REQUIREMENT. Reproduce the entries that follow exactly. No picture should appear in the result.

▼

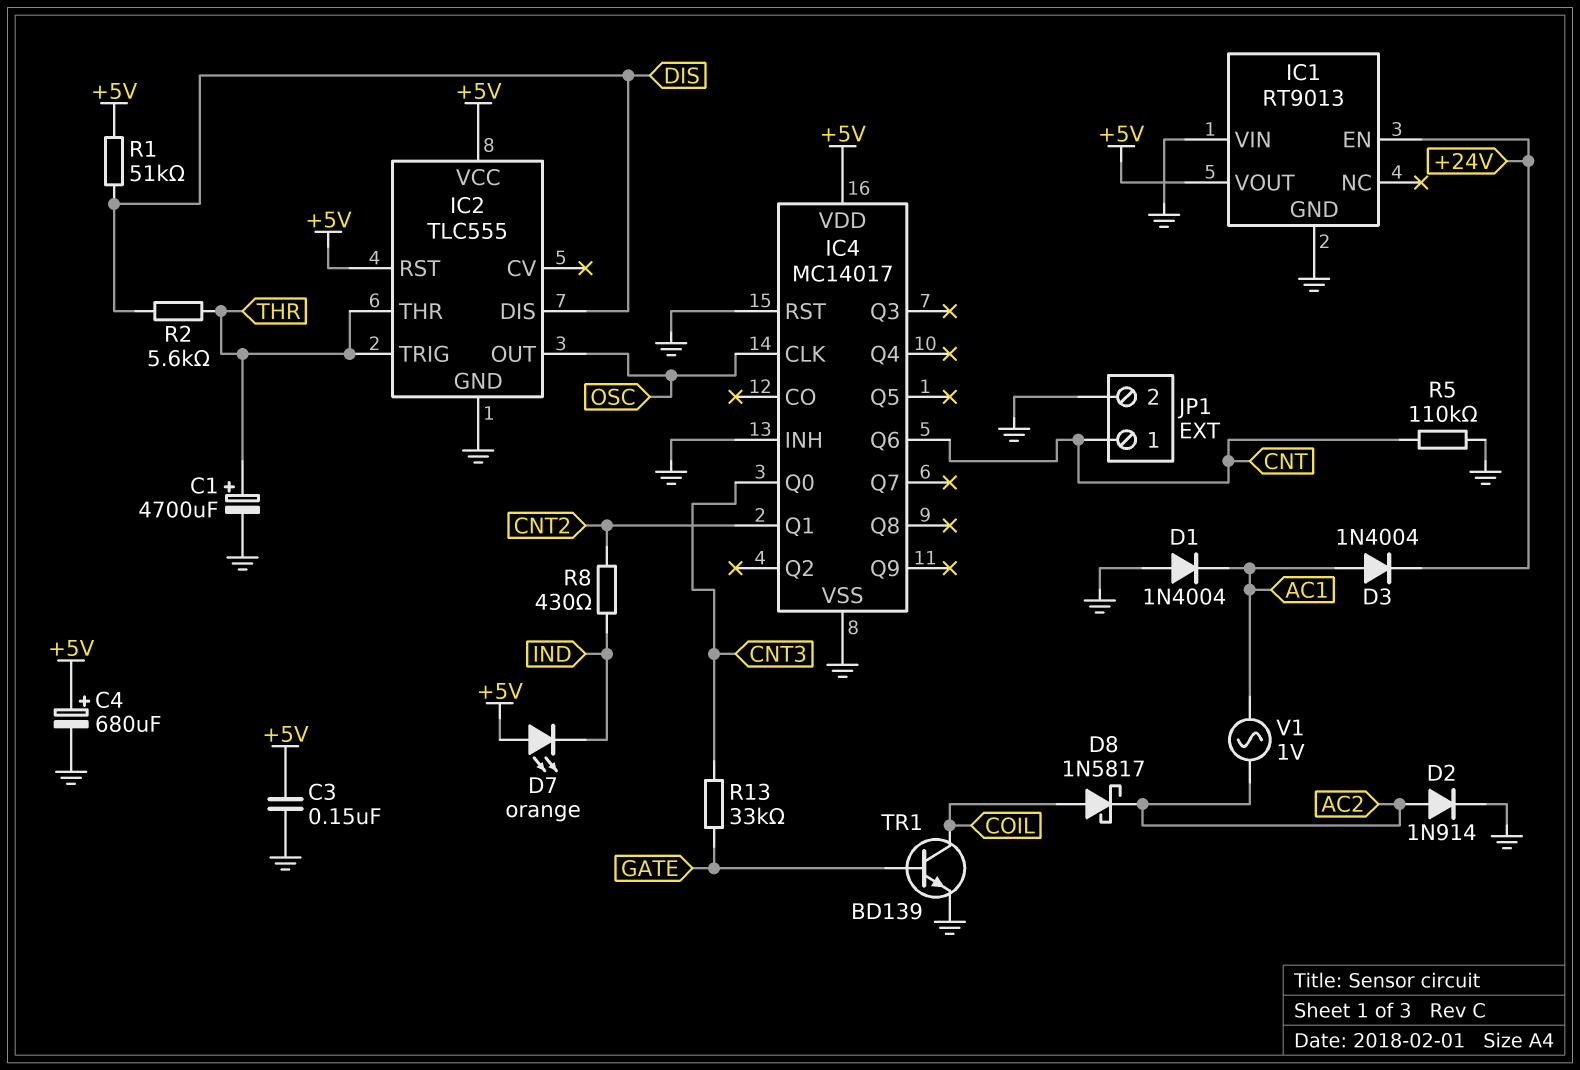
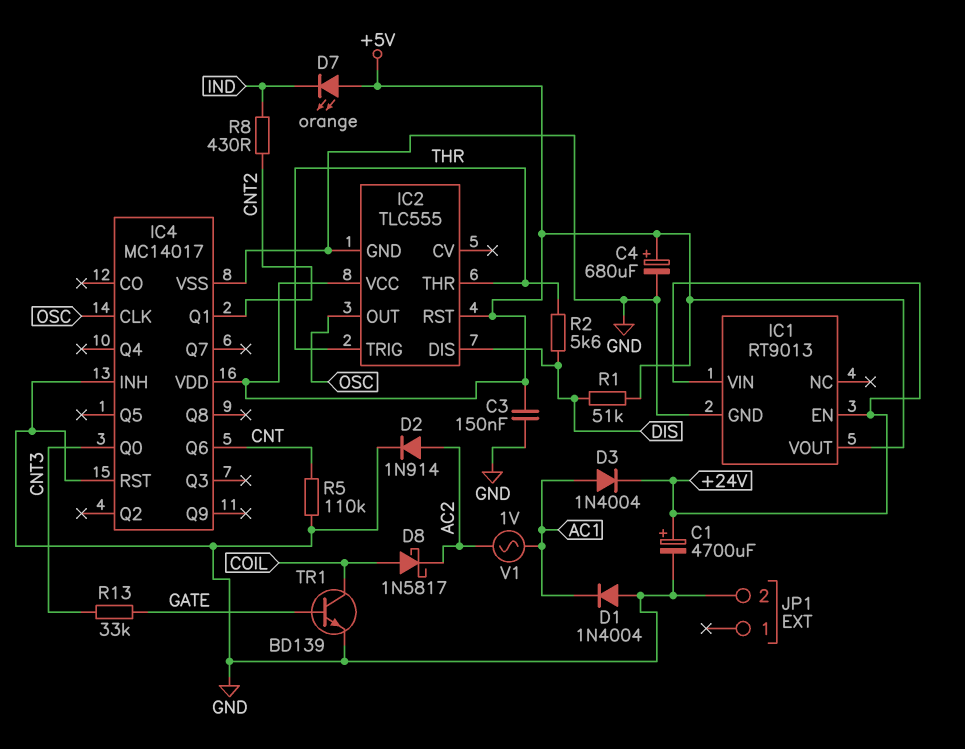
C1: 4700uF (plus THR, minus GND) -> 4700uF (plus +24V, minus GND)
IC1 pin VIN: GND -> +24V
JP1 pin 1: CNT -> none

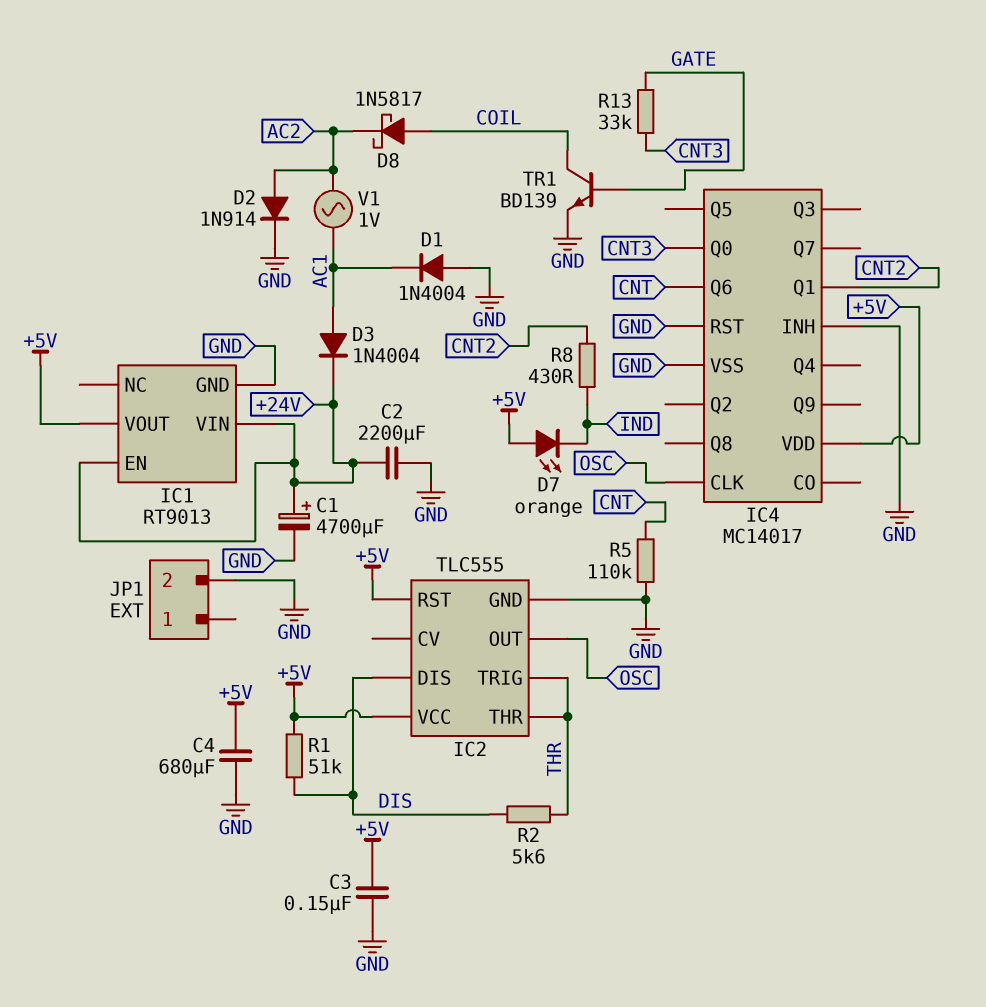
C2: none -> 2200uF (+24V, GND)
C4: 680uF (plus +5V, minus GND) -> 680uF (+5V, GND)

▲

TASK RESULT.
C1: 4700uF (plus THR, minus GND) -> 4700uF (plus +24V, minus GND)
IC1 pin VIN: GND -> +24V
JP1 pin 1: CNT -> none

C2: none -> 2200uF (+24V, GND)
C4: 680uF (plus +5V, minus GND) -> 680uF (+5V, GND)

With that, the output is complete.